--- start ---
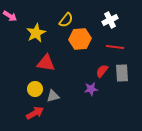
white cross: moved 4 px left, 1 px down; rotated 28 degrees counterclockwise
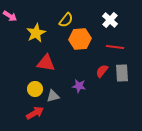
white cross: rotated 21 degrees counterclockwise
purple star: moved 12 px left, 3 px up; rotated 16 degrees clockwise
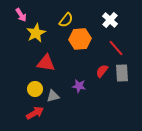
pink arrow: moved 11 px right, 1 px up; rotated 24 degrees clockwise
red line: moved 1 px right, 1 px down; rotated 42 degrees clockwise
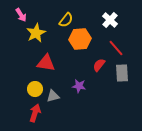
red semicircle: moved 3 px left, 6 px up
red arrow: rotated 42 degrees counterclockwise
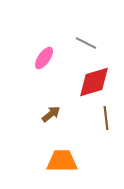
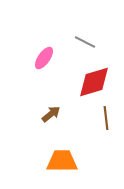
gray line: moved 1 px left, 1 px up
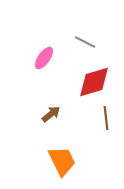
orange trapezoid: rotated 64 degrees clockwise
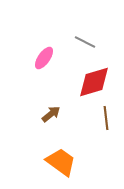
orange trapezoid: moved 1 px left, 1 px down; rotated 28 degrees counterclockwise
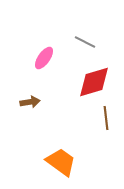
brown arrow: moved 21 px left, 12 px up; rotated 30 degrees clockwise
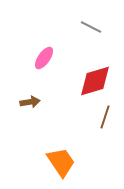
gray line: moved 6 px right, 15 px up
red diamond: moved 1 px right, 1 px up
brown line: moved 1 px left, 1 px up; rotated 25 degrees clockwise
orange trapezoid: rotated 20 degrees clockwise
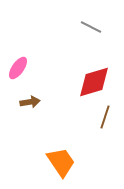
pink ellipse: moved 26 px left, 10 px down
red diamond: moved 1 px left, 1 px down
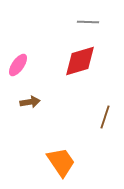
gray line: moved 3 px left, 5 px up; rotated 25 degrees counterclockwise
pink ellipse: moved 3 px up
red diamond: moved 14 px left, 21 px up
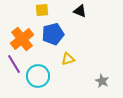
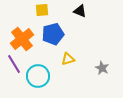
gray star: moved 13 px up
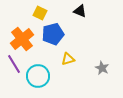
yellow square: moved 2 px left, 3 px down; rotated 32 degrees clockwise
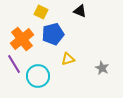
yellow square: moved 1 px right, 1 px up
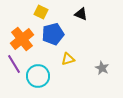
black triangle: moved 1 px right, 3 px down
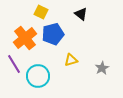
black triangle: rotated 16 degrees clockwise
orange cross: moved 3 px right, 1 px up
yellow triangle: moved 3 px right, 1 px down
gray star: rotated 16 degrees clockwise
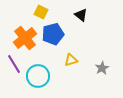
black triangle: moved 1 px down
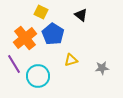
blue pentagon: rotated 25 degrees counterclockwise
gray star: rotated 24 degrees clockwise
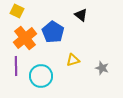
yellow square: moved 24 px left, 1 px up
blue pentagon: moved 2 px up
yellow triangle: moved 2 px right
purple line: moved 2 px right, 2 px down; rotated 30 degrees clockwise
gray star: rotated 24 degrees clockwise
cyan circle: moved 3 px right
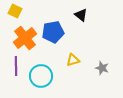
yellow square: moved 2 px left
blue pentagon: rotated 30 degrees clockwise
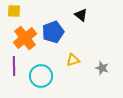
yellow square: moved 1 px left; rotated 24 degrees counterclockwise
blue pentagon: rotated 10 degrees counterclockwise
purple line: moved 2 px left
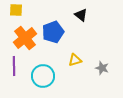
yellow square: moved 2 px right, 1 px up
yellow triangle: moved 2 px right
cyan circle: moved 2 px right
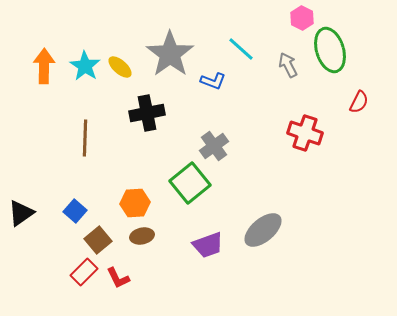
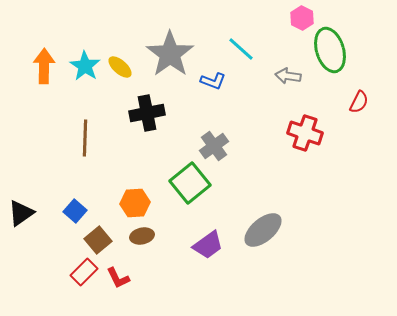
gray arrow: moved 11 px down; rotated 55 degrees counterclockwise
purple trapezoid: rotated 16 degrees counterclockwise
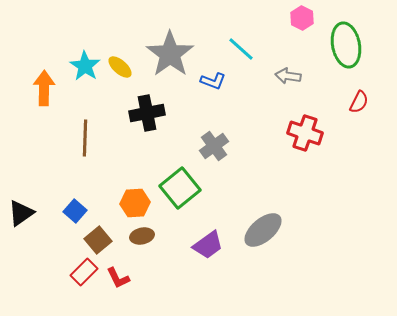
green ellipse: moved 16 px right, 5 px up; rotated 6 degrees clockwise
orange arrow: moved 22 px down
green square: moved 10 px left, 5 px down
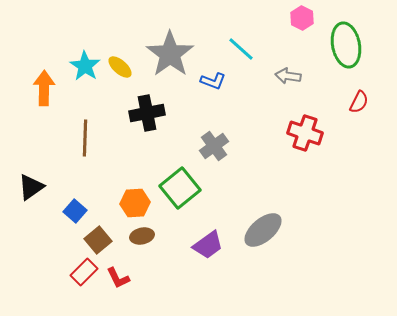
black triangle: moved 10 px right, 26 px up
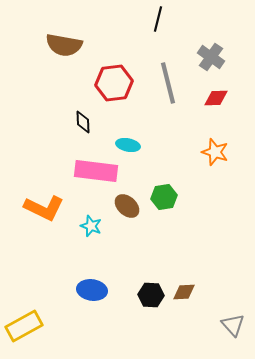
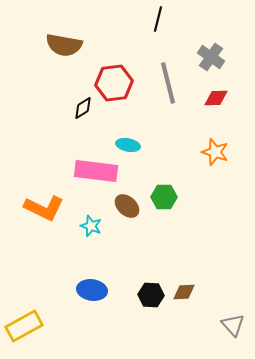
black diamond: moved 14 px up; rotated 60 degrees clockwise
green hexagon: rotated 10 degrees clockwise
--- end ---
- **Challenge**
Edit the entries above by changing every "yellow square" to "gold square" and giving back all the lines with nothing else altered. Leave out the picture lines.

- **Solution below**
white cross: moved 4 px left, 1 px down; rotated 28 degrees counterclockwise
white cross: rotated 21 degrees counterclockwise
purple star: moved 12 px left, 3 px up; rotated 16 degrees clockwise
pink arrow: moved 11 px right, 1 px up; rotated 24 degrees clockwise
red line: moved 1 px right, 1 px down; rotated 42 degrees clockwise
red semicircle: moved 3 px left, 6 px up
red arrow: rotated 42 degrees counterclockwise
gray line: moved 1 px left, 1 px up
orange trapezoid: rotated 64 degrees clockwise
orange trapezoid: moved 1 px left, 1 px down; rotated 28 degrees counterclockwise
brown arrow: moved 21 px left, 12 px up; rotated 30 degrees clockwise
gray line: moved 6 px right, 15 px up
red diamond: moved 1 px right, 1 px up
brown line: moved 1 px left, 1 px up; rotated 25 degrees clockwise
orange trapezoid: rotated 20 degrees clockwise
pink ellipse: moved 26 px left, 10 px down
red diamond: moved 1 px left, 1 px down
gray line: moved 3 px left, 5 px up; rotated 25 degrees counterclockwise
pink ellipse: moved 3 px up
red diamond: moved 14 px left, 21 px up
gray star: moved 13 px up
gold square: moved 2 px left, 3 px down; rotated 32 degrees clockwise
gold square: moved 1 px right, 1 px up
black triangle: moved 1 px right, 3 px down
black triangle: rotated 16 degrees clockwise
orange cross: moved 3 px right, 1 px up
yellow triangle: moved 3 px right, 1 px down
gray star: rotated 16 degrees clockwise
black triangle: moved 1 px down
blue pentagon: rotated 25 degrees counterclockwise
gray star: rotated 24 degrees clockwise
gold square: moved 24 px left, 1 px up
blue pentagon: moved 2 px up
yellow triangle: moved 2 px right
purple line: moved 2 px right, 2 px down; rotated 30 degrees clockwise
gray star: rotated 24 degrees clockwise
cyan circle: moved 3 px right
gold square: moved 2 px left
blue pentagon: rotated 30 degrees clockwise
gold square: moved 1 px left; rotated 24 degrees counterclockwise
blue pentagon: rotated 10 degrees counterclockwise
purple line: moved 2 px left
gold square: moved 2 px right, 1 px up
yellow triangle: moved 2 px right
cyan circle: moved 2 px right
gray arrow: moved 11 px down; rotated 55 degrees counterclockwise
purple trapezoid: rotated 16 degrees counterclockwise
green ellipse: moved 16 px right, 5 px up; rotated 6 degrees clockwise
orange arrow: moved 22 px down
green square: moved 10 px left, 5 px down
black triangle: moved 10 px right, 26 px up
black diamond: moved 14 px up; rotated 60 degrees clockwise
green hexagon: rotated 10 degrees clockwise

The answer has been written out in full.